_What to work on_: Output the data below exactly, images excluded.

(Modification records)
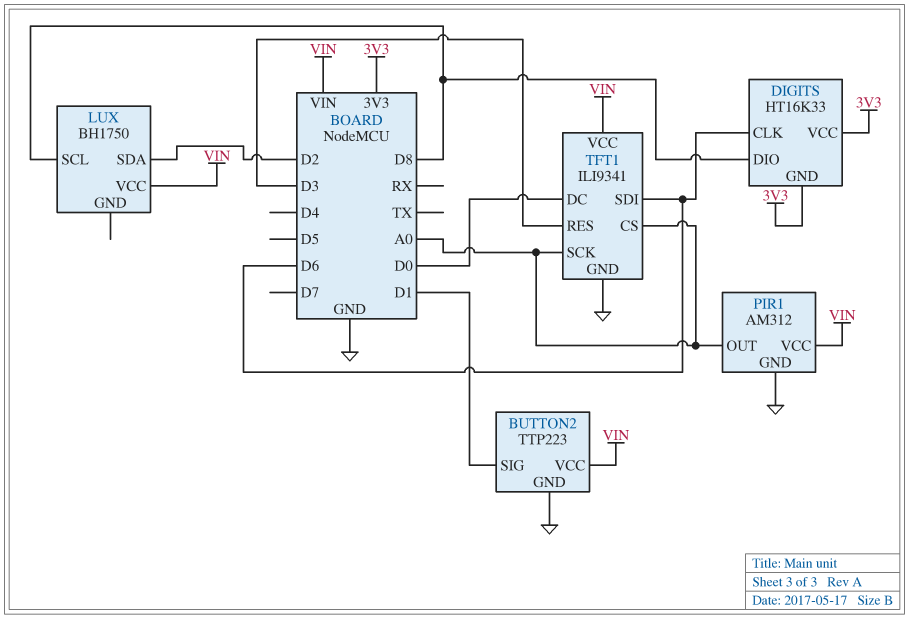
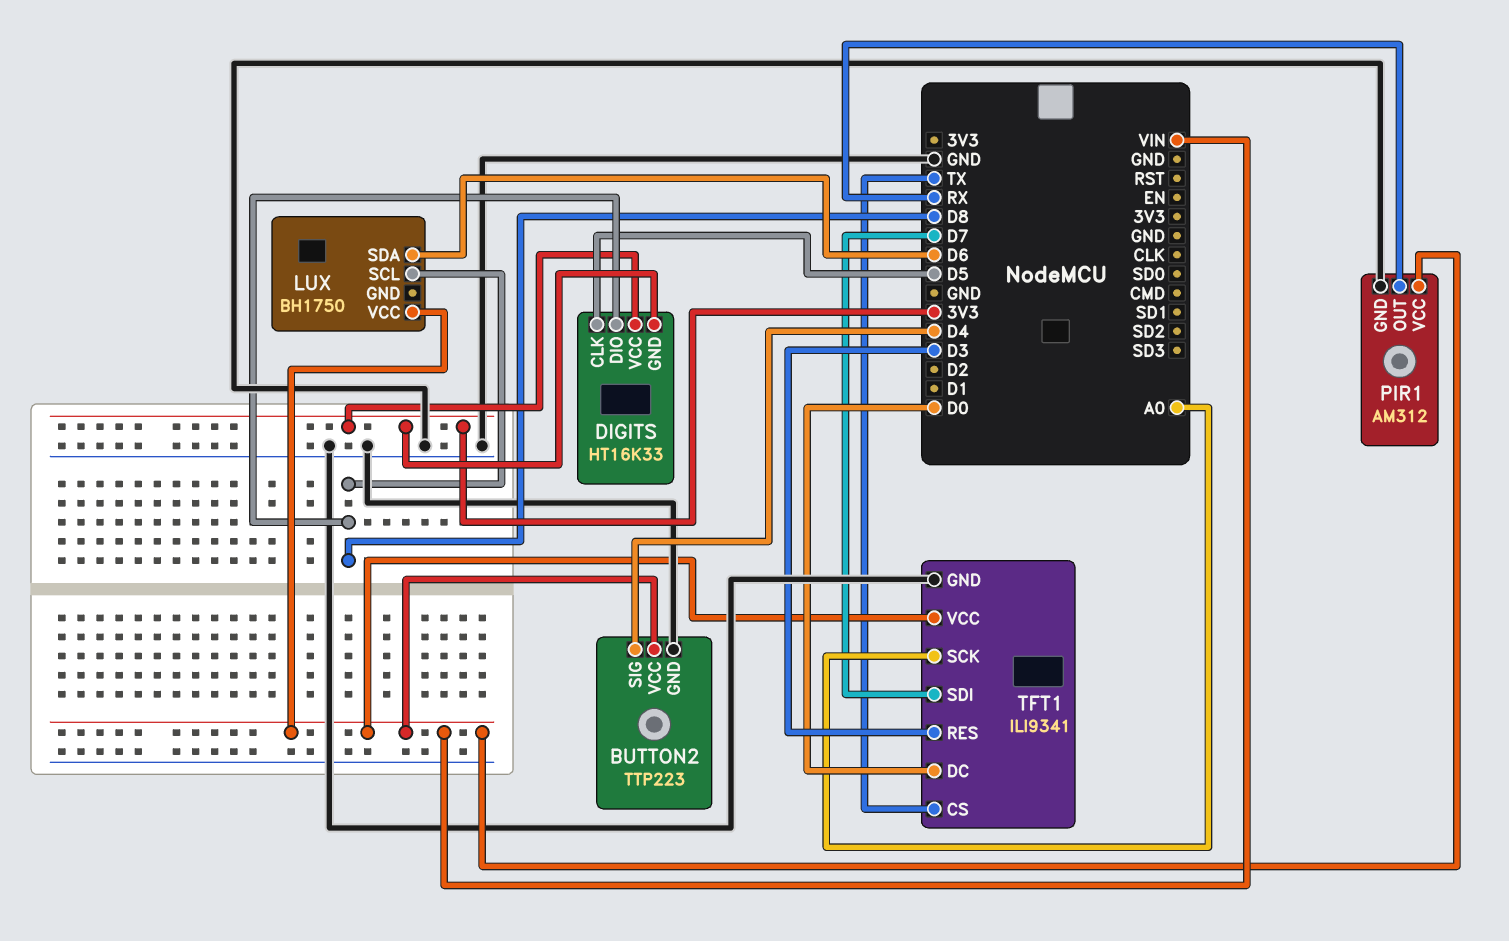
BUTTON2 pin SIG: D1 -> D4
DIGITS pin CLK: D6 -> D5
LUX pin SDA: D2 -> D6
PIR1 pin OUT: A0 -> RX
TFT1 pin CS: A0 -> TX
TFT1 pin SDI: D6 -> D7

_Exercise result_:
BUTTON2 pin SIG: D1 -> D4
DIGITS pin CLK: D6 -> D5
LUX pin SDA: D2 -> D6
PIR1 pin OUT: A0 -> RX
TFT1 pin CS: A0 -> TX
TFT1 pin SDI: D6 -> D7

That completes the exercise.